Saved entries:
□ □ □

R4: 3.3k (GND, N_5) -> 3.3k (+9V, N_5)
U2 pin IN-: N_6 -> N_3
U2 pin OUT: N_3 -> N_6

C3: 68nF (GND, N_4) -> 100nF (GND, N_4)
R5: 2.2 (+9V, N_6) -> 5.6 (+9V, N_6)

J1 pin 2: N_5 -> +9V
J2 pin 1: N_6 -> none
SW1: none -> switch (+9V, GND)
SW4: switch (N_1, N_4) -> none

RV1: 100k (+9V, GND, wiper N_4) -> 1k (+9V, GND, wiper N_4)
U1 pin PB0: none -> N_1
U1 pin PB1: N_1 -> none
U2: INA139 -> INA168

□ □ □

Nothing but the lines from the one with "J1 pin 2: N_5 -> +9V" through the last line of the records above should be retyped, and those word for word.

J1 pin 2: N_5 -> +9V
J2 pin 1: N_6 -> none
SW1: none -> switch (+9V, GND)
SW4: switch (N_1, N_4) -> none

RV1: 100k (+9V, GND, wiper N_4) -> 1k (+9V, GND, wiper N_4)
U1 pin PB0: none -> N_1
U1 pin PB1: N_1 -> none
U2: INA139 -> INA168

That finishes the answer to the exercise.